▶ _Problem_
Search the records for the word "degrees" and pick out every line that has it.

▶ _Source data_
____
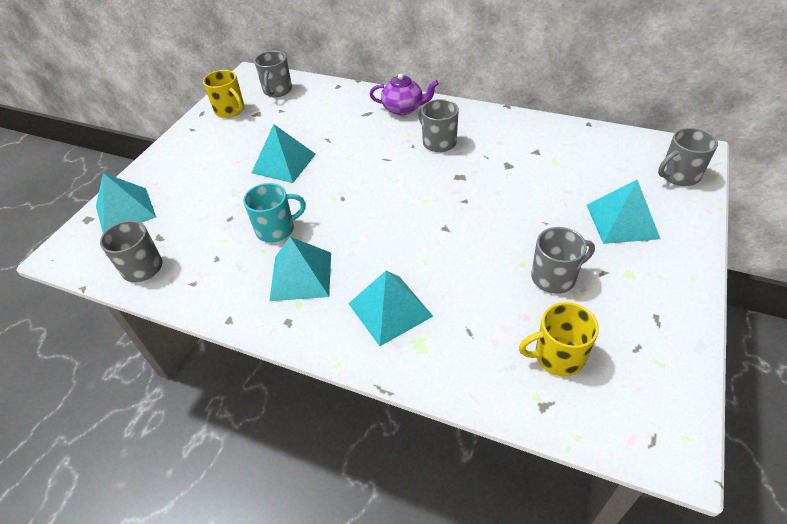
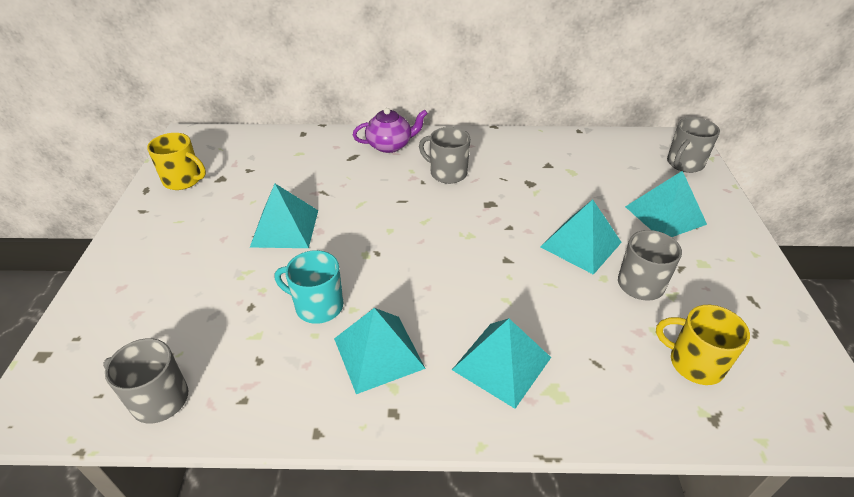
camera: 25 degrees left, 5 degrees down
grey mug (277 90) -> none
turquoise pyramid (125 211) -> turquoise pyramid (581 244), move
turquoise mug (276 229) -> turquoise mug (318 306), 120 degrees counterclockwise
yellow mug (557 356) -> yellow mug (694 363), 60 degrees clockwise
____
▶ _Solution_
camera: 25 degrees left, 5 degrees down
turquoise mug (276 229) -> turquoise mug (318 306), 120 degrees counterclockwise
yellow mug (557 356) -> yellow mug (694 363), 60 degrees clockwise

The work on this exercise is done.